HOW TO COMPLETE THIS TASK.
Working from the records below, repeat exactly the lines starting at the line that contains "Events - letter352: [233,562,672,778]" and ending at the line that contains "stable.docx: [703,638,731,674] ->", inclusive.

SUPPLIED INFORMATION.
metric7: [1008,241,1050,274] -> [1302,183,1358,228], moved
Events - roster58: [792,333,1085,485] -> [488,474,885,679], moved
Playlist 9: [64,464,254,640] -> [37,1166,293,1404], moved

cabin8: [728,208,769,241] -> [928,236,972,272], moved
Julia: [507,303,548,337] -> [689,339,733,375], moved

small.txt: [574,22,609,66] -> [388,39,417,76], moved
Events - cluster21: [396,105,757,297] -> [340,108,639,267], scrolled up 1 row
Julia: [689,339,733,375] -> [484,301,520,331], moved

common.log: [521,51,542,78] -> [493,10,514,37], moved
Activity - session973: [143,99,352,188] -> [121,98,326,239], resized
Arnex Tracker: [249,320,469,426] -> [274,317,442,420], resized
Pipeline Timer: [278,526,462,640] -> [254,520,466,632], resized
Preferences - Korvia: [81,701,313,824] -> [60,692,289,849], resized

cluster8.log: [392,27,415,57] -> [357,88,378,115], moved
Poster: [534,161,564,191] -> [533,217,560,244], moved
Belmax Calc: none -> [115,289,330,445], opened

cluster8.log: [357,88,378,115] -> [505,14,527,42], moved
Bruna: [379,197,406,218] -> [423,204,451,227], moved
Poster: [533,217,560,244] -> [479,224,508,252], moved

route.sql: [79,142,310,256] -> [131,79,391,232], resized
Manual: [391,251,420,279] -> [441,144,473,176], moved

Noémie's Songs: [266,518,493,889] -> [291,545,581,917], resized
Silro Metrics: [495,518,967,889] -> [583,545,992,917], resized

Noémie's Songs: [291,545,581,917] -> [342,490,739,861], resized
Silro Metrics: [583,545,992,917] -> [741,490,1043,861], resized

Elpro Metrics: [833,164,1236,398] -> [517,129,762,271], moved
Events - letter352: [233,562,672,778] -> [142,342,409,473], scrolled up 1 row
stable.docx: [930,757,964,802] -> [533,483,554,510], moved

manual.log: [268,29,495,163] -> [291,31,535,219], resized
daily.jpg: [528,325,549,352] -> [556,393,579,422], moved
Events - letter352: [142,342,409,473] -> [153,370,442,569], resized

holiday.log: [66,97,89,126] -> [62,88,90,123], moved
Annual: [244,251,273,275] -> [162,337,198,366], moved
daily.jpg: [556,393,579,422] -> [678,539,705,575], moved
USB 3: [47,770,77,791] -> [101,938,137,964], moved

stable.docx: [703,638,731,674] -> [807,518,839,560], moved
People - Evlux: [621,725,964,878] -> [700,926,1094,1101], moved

RESPONSE AREA.
Events - letter352: [233,562,672,778] -> [142,342,409,473], scrolled up 1 row
stable.docx: [930,757,964,802] -> [533,483,554,510], moved

manual.log: [268,29,495,163] -> [291,31,535,219], resized
daily.jpg: [528,325,549,352] -> [556,393,579,422], moved
Events - letter352: [142,342,409,473] -> [153,370,442,569], resized

holiday.log: [66,97,89,126] -> [62,88,90,123], moved
Annual: [244,251,273,275] -> [162,337,198,366], moved
daily.jpg: [556,393,579,422] -> [678,539,705,575], moved
USB 3: [47,770,77,791] -> [101,938,137,964], moved

stable.docx: [703,638,731,674] -> [807,518,839,560], moved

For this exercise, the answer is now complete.